(Beginning of TASK MATERIAL)
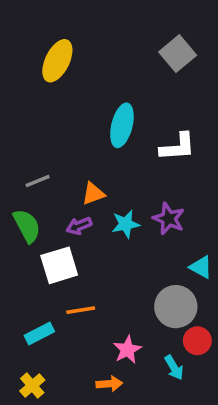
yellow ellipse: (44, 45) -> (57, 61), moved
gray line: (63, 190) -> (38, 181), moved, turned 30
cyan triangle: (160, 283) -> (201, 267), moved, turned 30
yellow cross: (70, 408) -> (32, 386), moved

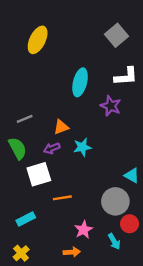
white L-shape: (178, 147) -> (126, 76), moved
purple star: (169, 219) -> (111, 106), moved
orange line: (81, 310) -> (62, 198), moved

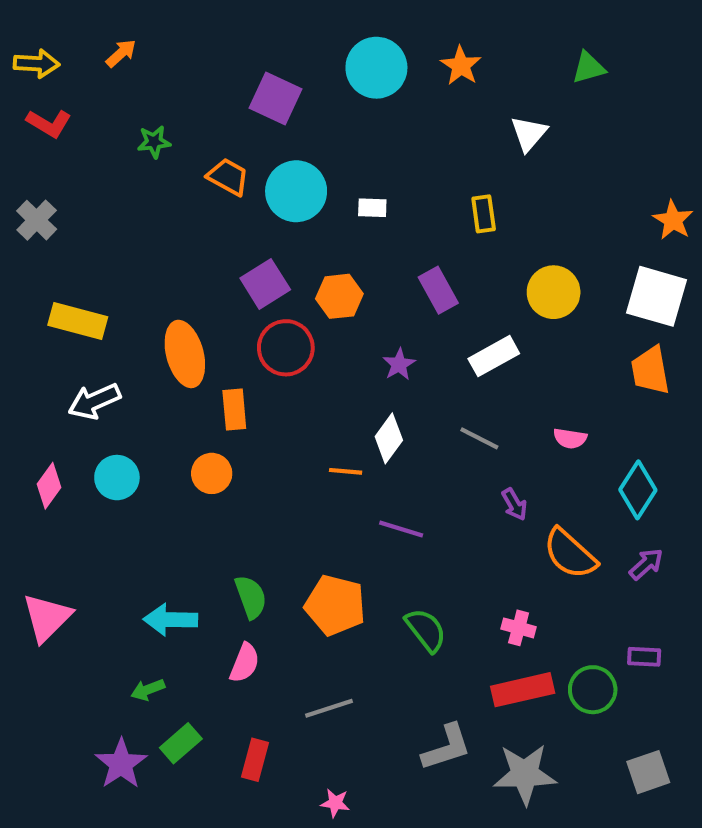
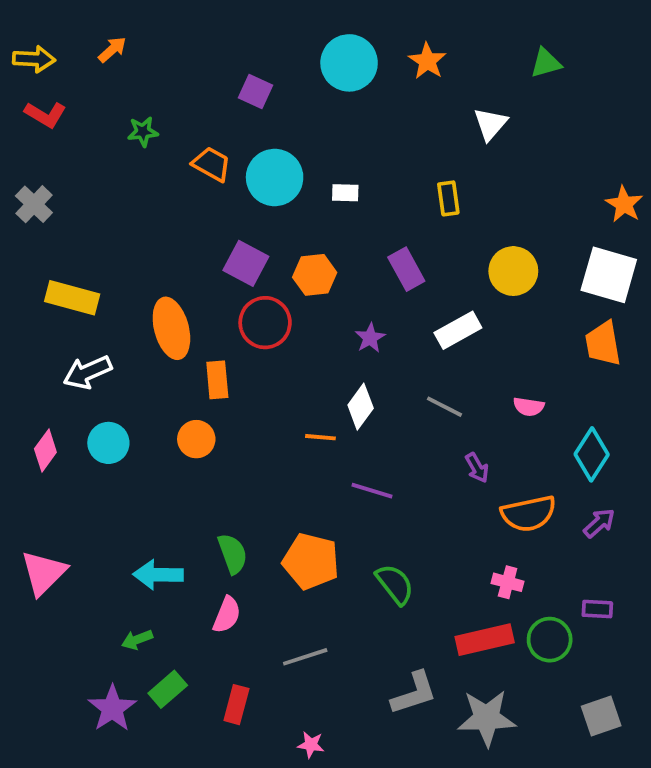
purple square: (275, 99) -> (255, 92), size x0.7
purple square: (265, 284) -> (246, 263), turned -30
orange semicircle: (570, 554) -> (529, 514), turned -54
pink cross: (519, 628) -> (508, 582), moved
(End of TASK MATERIAL)
(Beginning of TASK MATERIAL)
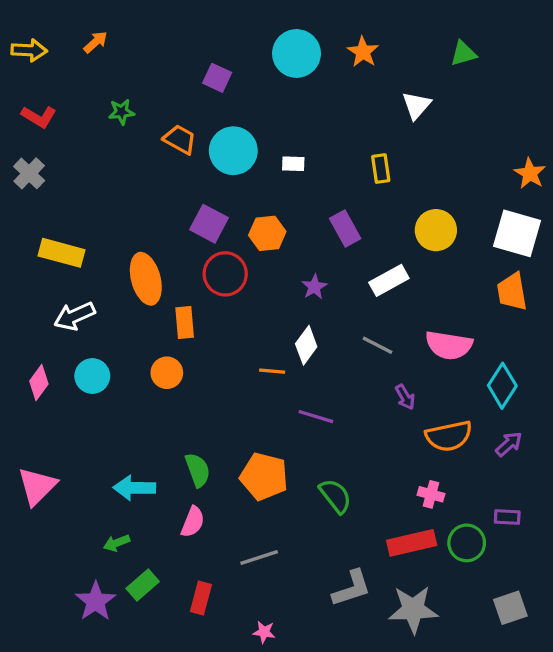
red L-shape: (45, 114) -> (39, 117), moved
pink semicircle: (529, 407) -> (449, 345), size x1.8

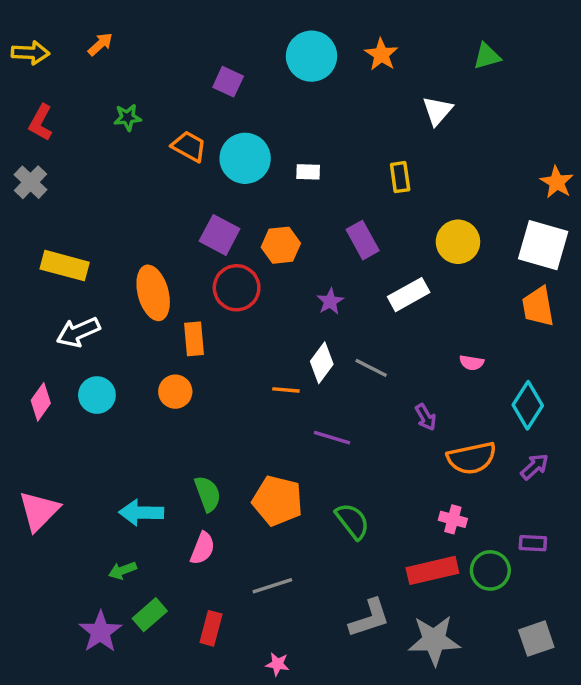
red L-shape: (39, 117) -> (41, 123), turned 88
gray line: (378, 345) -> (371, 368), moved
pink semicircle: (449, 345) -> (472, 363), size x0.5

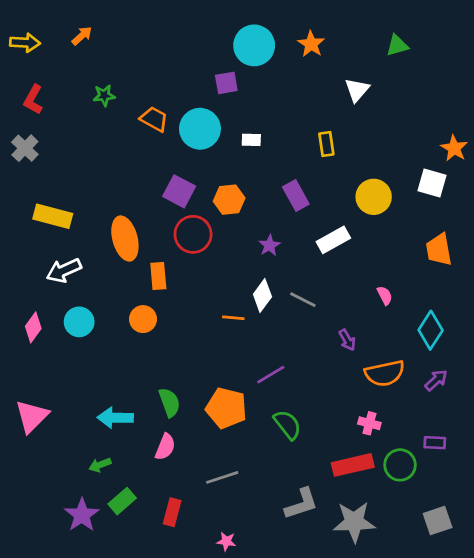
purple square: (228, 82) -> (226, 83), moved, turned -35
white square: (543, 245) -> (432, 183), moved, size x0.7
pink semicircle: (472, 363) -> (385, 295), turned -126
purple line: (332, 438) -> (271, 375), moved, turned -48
(End of TASK MATERIAL)
◆ TASK OBJECTIVE: Above are entries with pictures among them. Write out exactly the lines from the one containing "purple star: (169, 219) -> (111, 106), moved" through the one containing "pink cross: (519, 628) -> (508, 582), moved", ends included, and leave those pictures out.

◆ SOLUTION FOR THIS EXERCISE:
purple star: (169, 219) -> (111, 106), moved
orange line: (81, 310) -> (62, 198), moved

purple square: (275, 99) -> (255, 92), size x0.7
purple square: (265, 284) -> (246, 263), turned -30
orange semicircle: (570, 554) -> (529, 514), turned -54
pink cross: (519, 628) -> (508, 582), moved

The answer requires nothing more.